**PROBLEM REQUIREMENTS**
Exact copies of all the entries are needed.

*** Opening of RECORDS SUPPLIED ***

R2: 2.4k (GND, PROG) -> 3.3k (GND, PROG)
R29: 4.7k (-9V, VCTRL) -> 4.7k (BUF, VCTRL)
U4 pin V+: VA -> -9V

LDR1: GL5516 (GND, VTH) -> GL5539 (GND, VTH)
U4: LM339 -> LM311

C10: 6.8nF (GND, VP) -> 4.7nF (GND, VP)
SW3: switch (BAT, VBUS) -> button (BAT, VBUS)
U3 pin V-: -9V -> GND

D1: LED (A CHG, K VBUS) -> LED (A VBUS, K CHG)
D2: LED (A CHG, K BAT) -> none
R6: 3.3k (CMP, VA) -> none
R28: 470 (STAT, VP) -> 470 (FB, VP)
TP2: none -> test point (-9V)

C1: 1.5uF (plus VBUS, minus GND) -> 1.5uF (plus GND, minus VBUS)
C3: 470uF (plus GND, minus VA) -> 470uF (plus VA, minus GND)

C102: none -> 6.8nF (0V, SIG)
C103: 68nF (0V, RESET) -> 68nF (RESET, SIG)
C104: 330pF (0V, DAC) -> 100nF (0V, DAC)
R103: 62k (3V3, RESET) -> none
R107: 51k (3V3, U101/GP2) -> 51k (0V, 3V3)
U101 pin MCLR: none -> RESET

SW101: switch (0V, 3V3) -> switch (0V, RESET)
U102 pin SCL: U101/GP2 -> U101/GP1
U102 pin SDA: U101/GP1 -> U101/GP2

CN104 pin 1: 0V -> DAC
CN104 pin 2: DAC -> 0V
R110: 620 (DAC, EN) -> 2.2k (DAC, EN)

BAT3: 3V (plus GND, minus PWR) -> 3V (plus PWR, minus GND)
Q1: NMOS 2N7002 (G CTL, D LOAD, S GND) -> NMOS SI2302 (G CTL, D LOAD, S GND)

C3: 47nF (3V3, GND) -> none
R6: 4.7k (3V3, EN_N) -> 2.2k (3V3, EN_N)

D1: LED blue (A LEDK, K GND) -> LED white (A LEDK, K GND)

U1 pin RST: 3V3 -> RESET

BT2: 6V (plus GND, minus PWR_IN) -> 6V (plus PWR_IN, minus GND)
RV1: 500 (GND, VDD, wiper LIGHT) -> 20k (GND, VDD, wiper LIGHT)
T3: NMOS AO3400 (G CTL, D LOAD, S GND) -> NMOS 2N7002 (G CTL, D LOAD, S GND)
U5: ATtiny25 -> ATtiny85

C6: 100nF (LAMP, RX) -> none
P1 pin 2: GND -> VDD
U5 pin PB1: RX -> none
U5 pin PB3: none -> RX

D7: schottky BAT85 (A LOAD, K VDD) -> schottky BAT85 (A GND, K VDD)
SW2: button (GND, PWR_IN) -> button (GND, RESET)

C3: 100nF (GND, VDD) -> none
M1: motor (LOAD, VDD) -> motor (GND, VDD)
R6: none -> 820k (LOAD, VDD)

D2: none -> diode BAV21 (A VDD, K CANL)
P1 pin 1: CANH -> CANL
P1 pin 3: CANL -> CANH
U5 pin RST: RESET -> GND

*** Close of RECORDS SUPPLIED ***

**SOLUTION FOR THIS EXERCISE**
R2: 2.4k (GND, PROG) -> 3.3k (GND, PROG)
R29: 4.7k (-9V, VCTRL) -> 4.7k (BUF, VCTRL)
U4 pin V+: VA -> -9V

LDR1: GL5516 (GND, VTH) -> GL5539 (GND, VTH)
U4: LM339 -> LM311

C10: 6.8nF (GND, VP) -> 4.7nF (GND, VP)
SW3: switch (BAT, VBUS) -> button (BAT, VBUS)
U3 pin V-: -9V -> GND

D1: LED (A CHG, K VBUS) -> LED (A VBUS, K CHG)
D2: LED (A CHG, K BAT) -> none
R6: 3.3k (CMP, VA) -> none
R28: 470 (STAT, VP) -> 470 (FB, VP)
TP2: none -> test point (-9V)

C1: 1.5uF (plus VBUS, minus GND) -> 1.5uF (plus GND, minus VBUS)
C3: 470uF (plus GND, minus VA) -> 470uF (plus VA, minus GND)

C102: none -> 6.8nF (0V, SIG)
C103: 68nF (0V, RESET) -> 68nF (RESET, SIG)
C104: 330pF (0V, DAC) -> 100nF (0V, DAC)
R103: 62k (3V3, RESET) -> none
R107: 51k (3V3, U101/GP2) -> 51k (0V, 3V3)
U101 pin MCLR: none -> RESET

SW101: switch (0V, 3V3) -> switch (0V, RESET)
U102 pin SCL: U101/GP2 -> U101/GP1
U102 pin SDA: U101/GP1 -> U101/GP2

CN104 pin 1: 0V -> DAC
CN104 pin 2: DAC -> 0V
R110: 620 (DAC, EN) -> 2.2k (DAC, EN)

BAT3: 3V (plus GND, minus PWR) -> 3V (plus PWR, minus GND)
Q1: NMOS 2N7002 (G CTL, D LOAD, S GND) -> NMOS SI2302 (G CTL, D LOAD, S GND)

C3: 47nF (3V3, GND) -> none
R6: 4.7k (3V3, EN_N) -> 2.2k (3V3, EN_N)

D1: LED blue (A LEDK, K GND) -> LED white (A LEDK, K GND)

U1 pin RST: 3V3 -> RESET

BT2: 6V (plus GND, minus PWR_IN) -> 6V (plus PWR_IN, minus GND)
RV1: 500 (GND, VDD, wiper LIGHT) -> 20k (GND, VDD, wiper LIGHT)
T3: NMOS AO3400 (G CTL, D LOAD, S GND) -> NMOS 2N7002 (G CTL, D LOAD, S GND)
U5: ATtiny25 -> ATtiny85

C6: 100nF (LAMP, RX) -> none
P1 pin 2: GND -> VDD
U5 pin PB1: RX -> none
U5 pin PB3: none -> RX

D7: schottky BAT85 (A LOAD, K VDD) -> schottky BAT85 (A GND, K VDD)
SW2: button (GND, PWR_IN) -> button (GND, RESET)

C3: 100nF (GND, VDD) -> none
M1: motor (LOAD, VDD) -> motor (GND, VDD)
R6: none -> 820k (LOAD, VDD)

D2: none -> diode BAV21 (A VDD, K CANL)
P1 pin 1: CANH -> CANL
P1 pin 3: CANL -> CANH
U5 pin RST: RESET -> GND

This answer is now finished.